PROBLEM REQUIREMENTS
Return every line from the one with "blue cylinder: 3 -> 2" through the one with "white cylinder: 1 -> 2", inclusive, exactly as it appears below.

==== INFORMATION GIVEN

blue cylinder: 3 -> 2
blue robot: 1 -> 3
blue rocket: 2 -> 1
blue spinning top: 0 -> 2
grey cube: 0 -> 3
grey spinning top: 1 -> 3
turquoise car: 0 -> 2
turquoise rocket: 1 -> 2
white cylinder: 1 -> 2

========
==== INFORMATION GIVEN

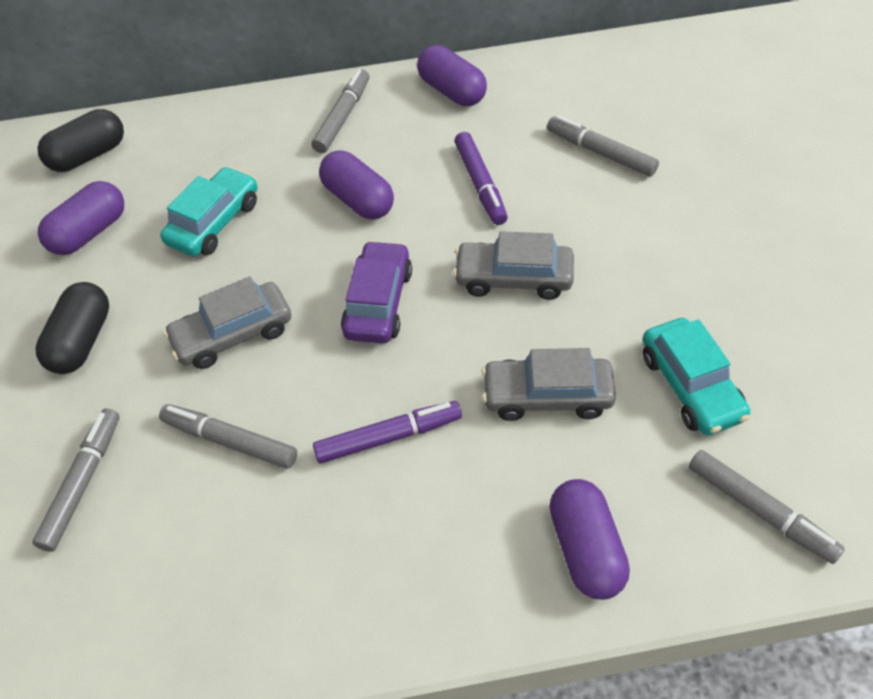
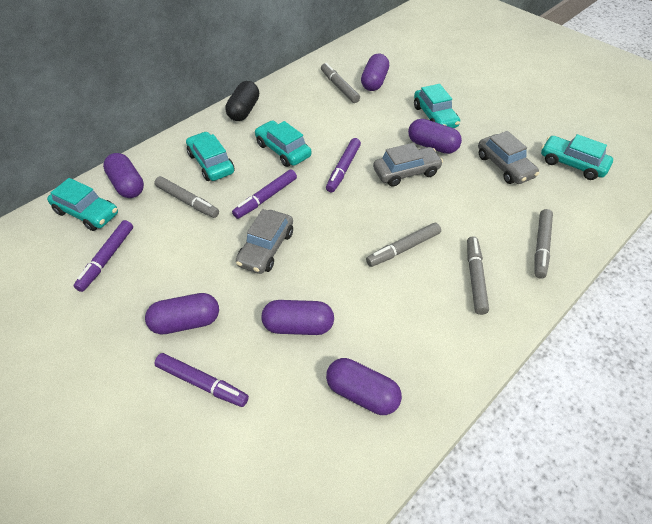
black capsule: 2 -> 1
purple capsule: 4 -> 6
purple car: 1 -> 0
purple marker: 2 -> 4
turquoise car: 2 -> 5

========
==== INFORMATION GIVEN

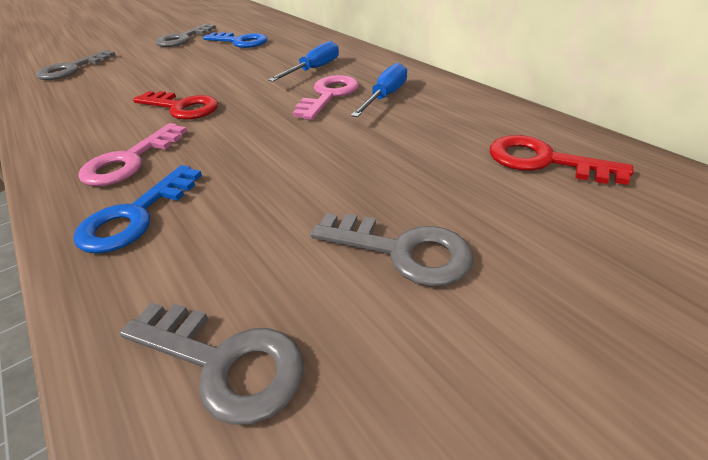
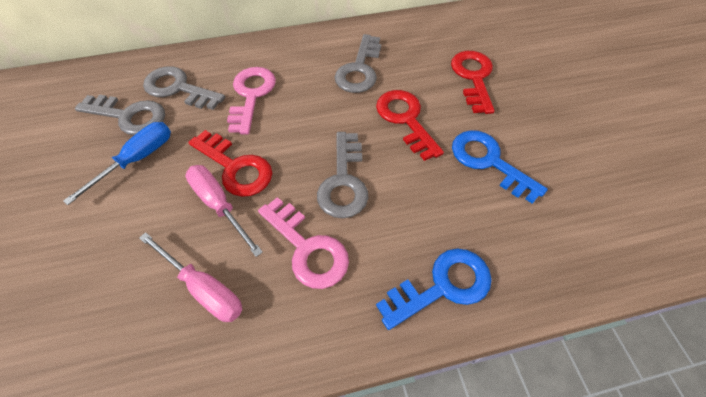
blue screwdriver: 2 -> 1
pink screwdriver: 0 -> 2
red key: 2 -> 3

========

RESPONSE FOR THIS EXERCISE
blue cylinder: 3 -> 2
blue robot: 1 -> 3
blue rocket: 2 -> 1
blue spinning top: 0 -> 2
grey cube: 0 -> 3
grey spinning top: 1 -> 3
turquoise car: 0 -> 2
turquoise rocket: 1 -> 2
white cylinder: 1 -> 2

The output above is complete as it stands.